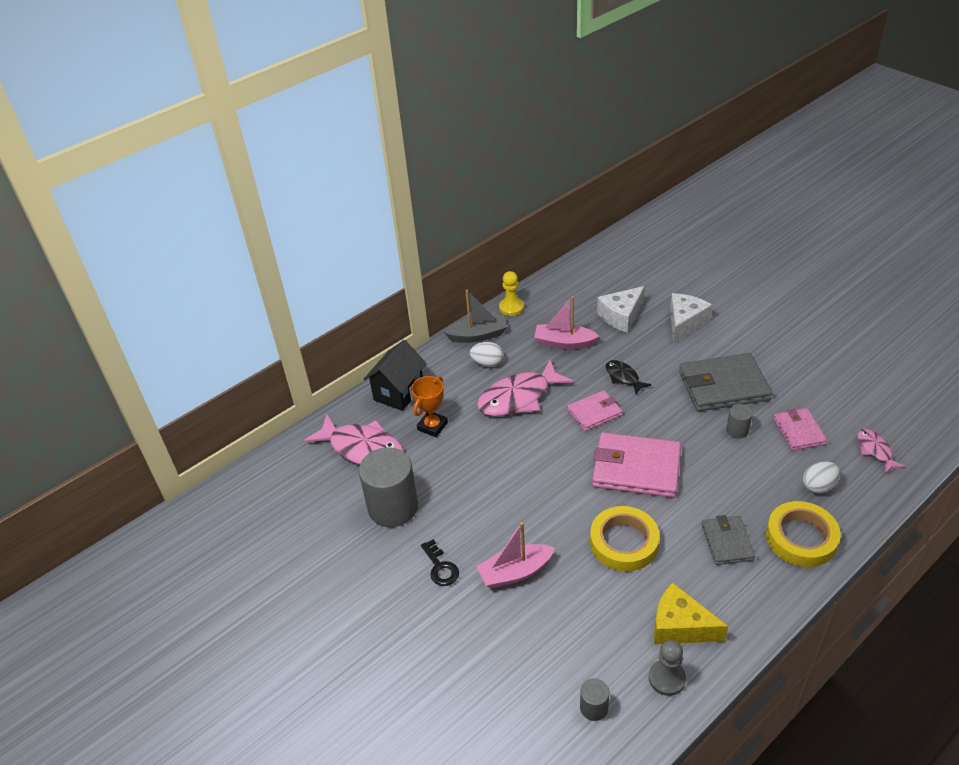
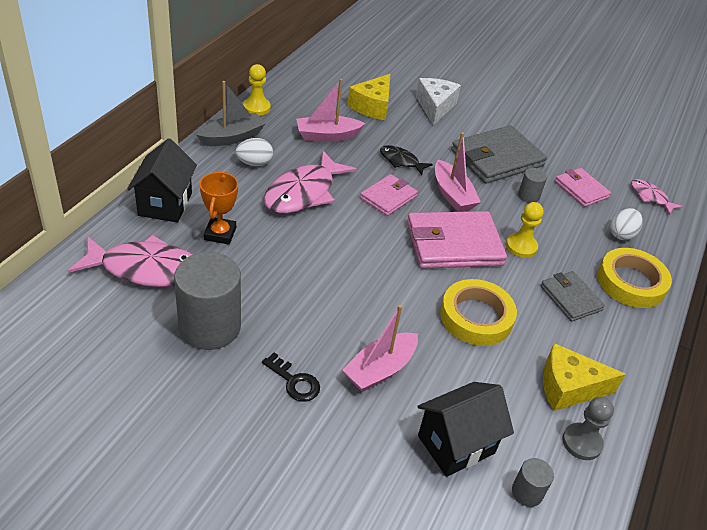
camera: 30 degrees left, 0 degrees up
(551, 651) = (456, 444): none -> black house
(621, 316) = (372, 106): white cheese -> yellow cheese
(658, 418) = (452, 195): none -> pink boat
(702, 481) = (521, 246): none -> yellow pawn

**Work instructions:** A verbatim copy of the entries, without the pictures, is what this task requires.

**Solution for this exercise:**
camera: 30 degrees left, 0 degrees up
(551, 651) = (456, 444): none -> black house
(621, 316) = (372, 106): white cheese -> yellow cheese
(658, 418) = (452, 195): none -> pink boat
(702, 481) = (521, 246): none -> yellow pawn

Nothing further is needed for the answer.